▼▼▼
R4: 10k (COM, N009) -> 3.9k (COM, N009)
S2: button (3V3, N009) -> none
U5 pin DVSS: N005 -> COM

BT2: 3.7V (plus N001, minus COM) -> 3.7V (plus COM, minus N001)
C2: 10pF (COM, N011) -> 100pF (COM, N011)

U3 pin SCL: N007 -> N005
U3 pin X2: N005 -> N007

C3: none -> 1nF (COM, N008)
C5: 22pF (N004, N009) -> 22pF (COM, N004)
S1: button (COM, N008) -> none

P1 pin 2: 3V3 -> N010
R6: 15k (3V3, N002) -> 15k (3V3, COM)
▲▲▲
Task to complete ▸ When the word "button" shows up in a line of the entries, report that line.

Response area ▸
S2: button (3V3, N009) -> none
S1: button (COM, N008) -> none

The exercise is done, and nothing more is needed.